Exercise brief
Please repeat every entry exactly as given, apart from dropping the images.

The data
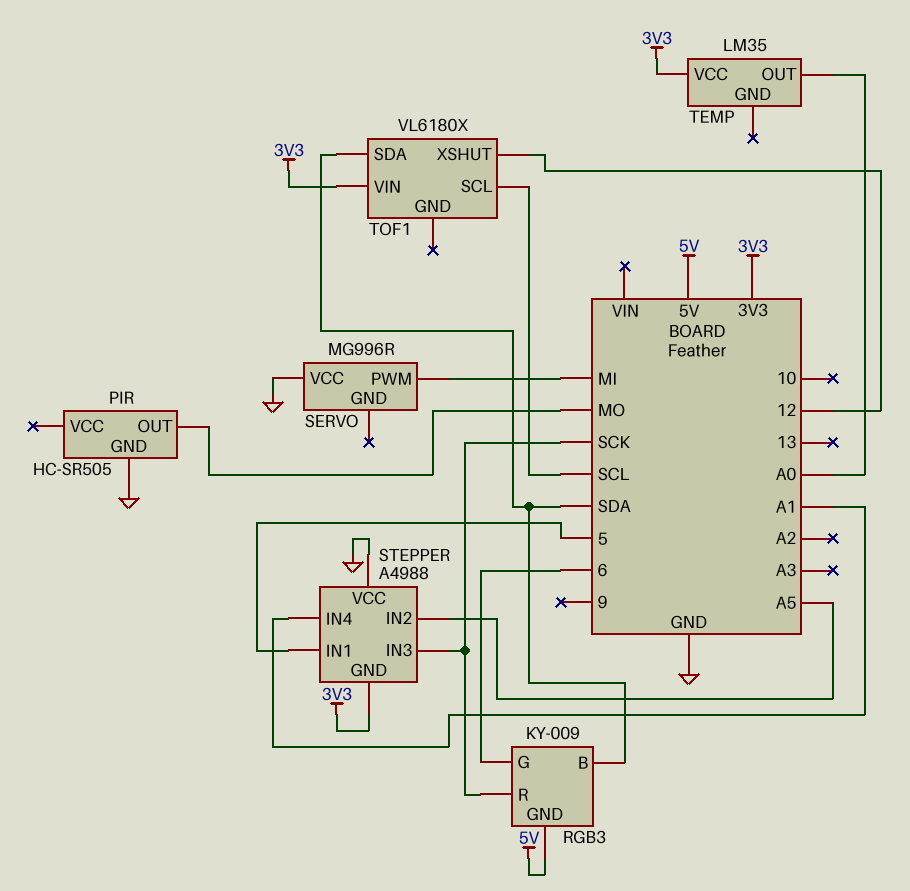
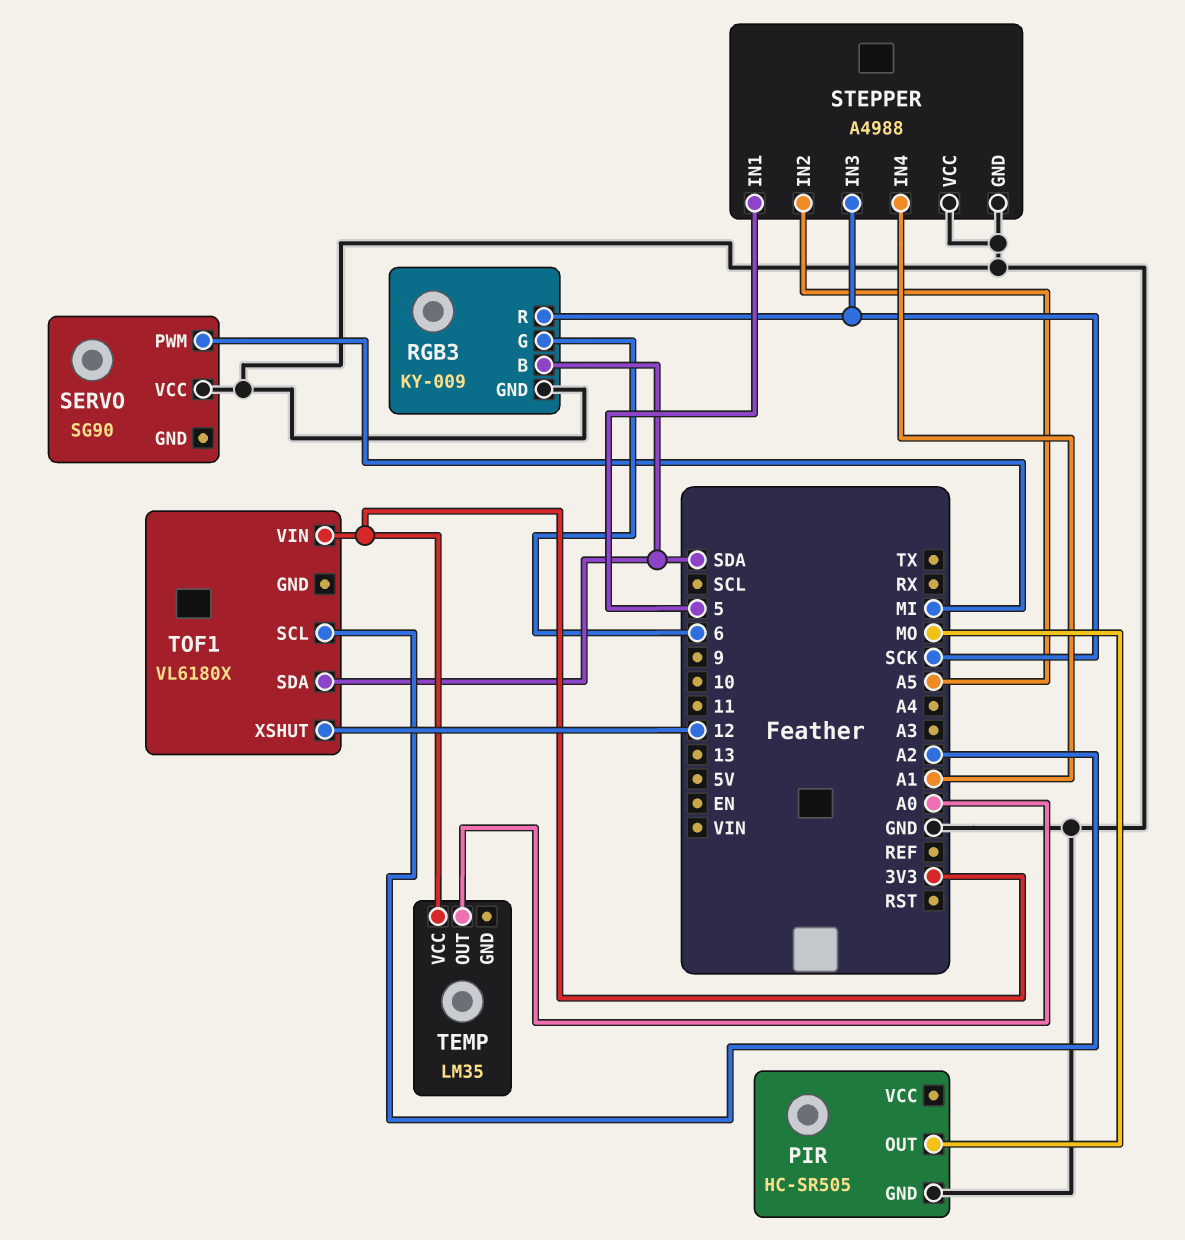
RGB3 pin GND: 5V -> GND
SERVO: MG996R -> SG90
STEPPER pin GND: 3V3 -> GND
TOF1 pin SCL: SCL -> A2

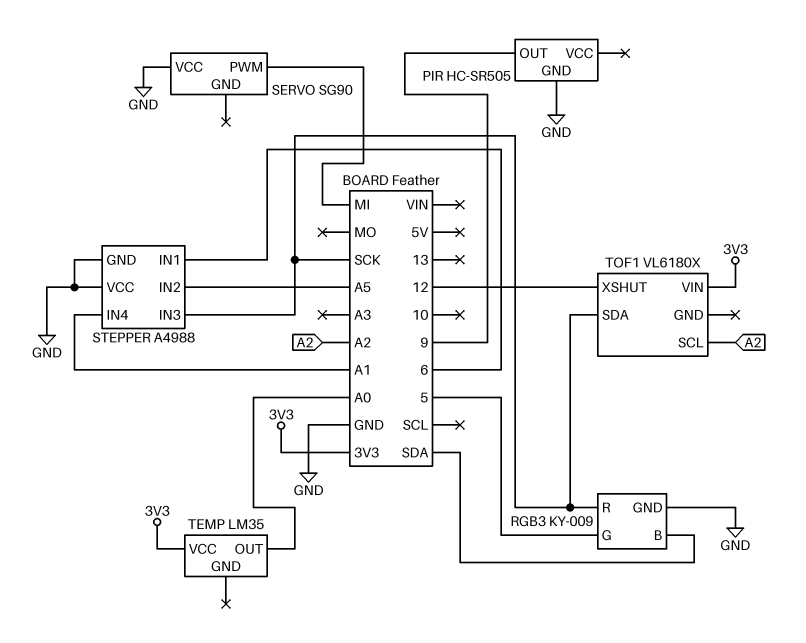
PIR pin OUT: MO -> 9
RGB3 pin G: 6 -> 5
STEPPER pin IN1: 5 -> 6
TOF1 pin SDA: SDA -> SCK

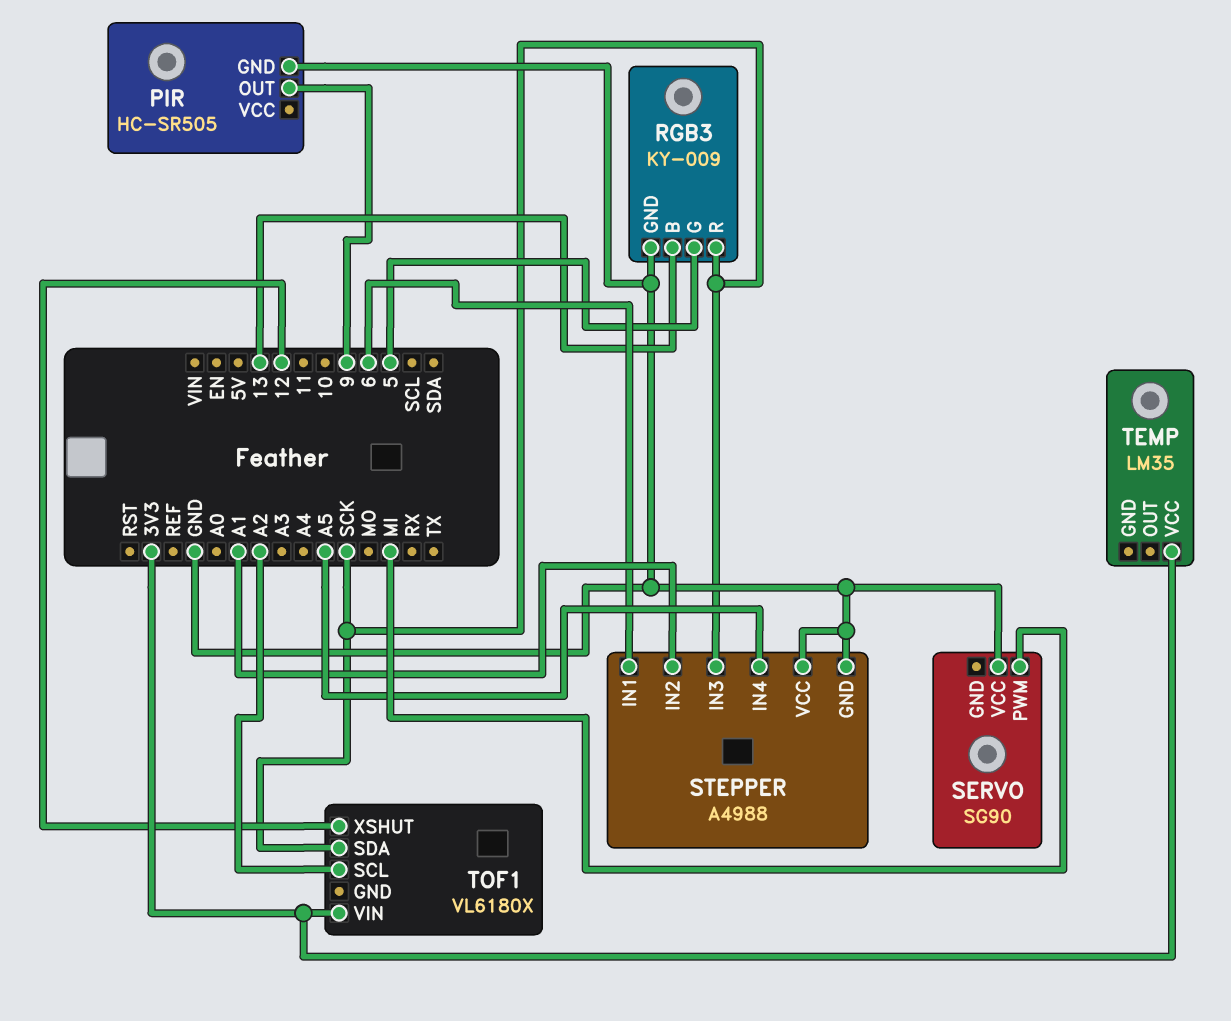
RGB3 pin B: SDA -> 13
STEPPER pin IN2: A5 -> A1
STEPPER pin IN4: A1 -> A5
TEMP pin OUT: A0 -> none

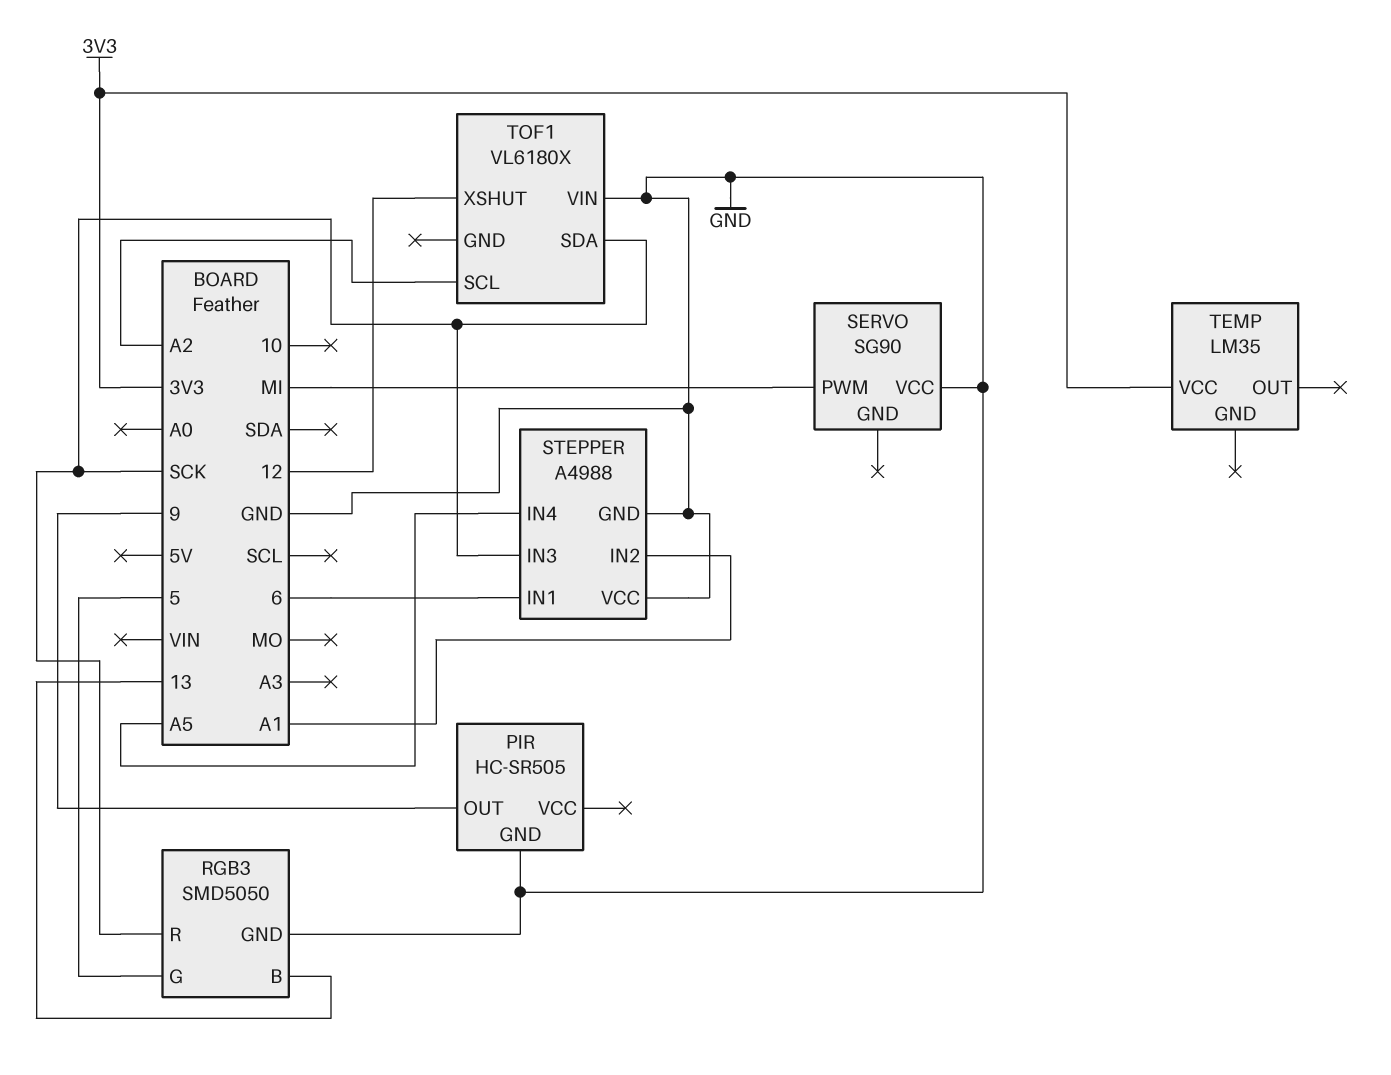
RGB3: KY-009 -> SMD5050
TOF1 pin VIN: 3V3 -> GND

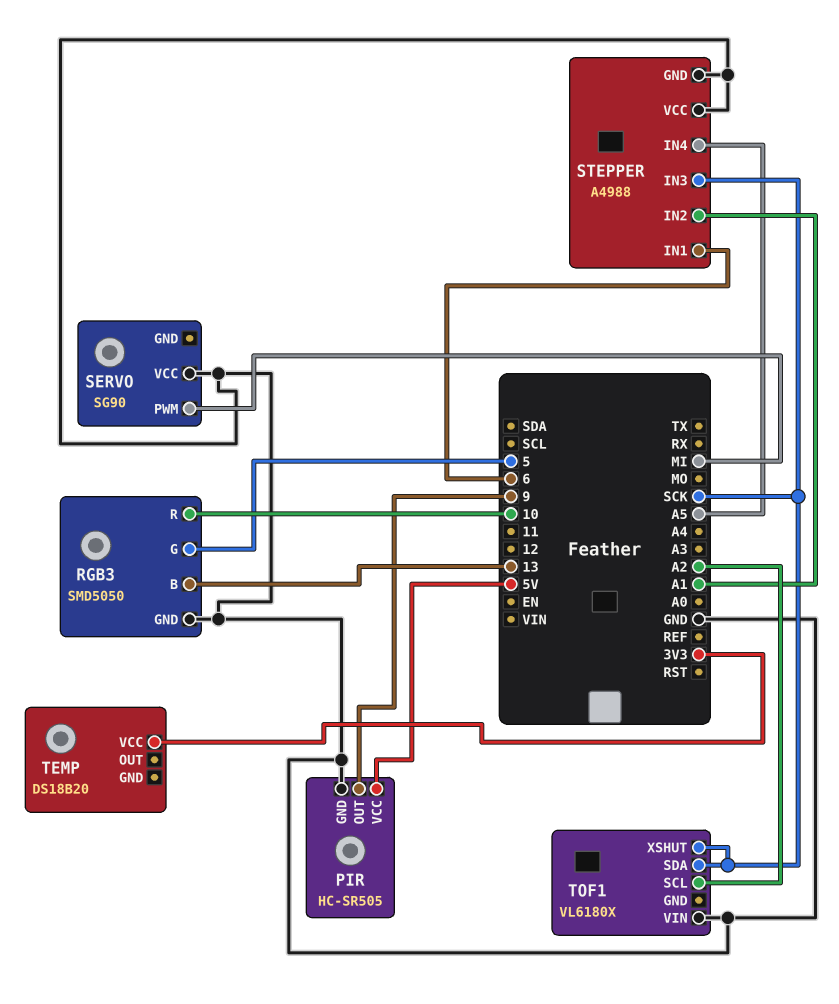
PIR pin VCC: none -> 5V
RGB3 pin R: SCK -> 10
TEMP: LM35 -> DS18B20
TOF1 pin XSHUT: 12 -> SCK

Answer to this exercise
RGB3 pin GND: 5V -> GND
SERVO: MG996R -> SG90
STEPPER pin GND: 3V3 -> GND
TOF1 pin SCL: SCL -> A2

PIR pin OUT: MO -> 9
RGB3 pin G: 6 -> 5
STEPPER pin IN1: 5 -> 6
TOF1 pin SDA: SDA -> SCK

RGB3 pin B: SDA -> 13
STEPPER pin IN2: A5 -> A1
STEPPER pin IN4: A1 -> A5
TEMP pin OUT: A0 -> none

RGB3: KY-009 -> SMD5050
TOF1 pin VIN: 3V3 -> GND

PIR pin VCC: none -> 5V
RGB3 pin R: SCK -> 10
TEMP: LM35 -> DS18B20
TOF1 pin XSHUT: 12 -> SCK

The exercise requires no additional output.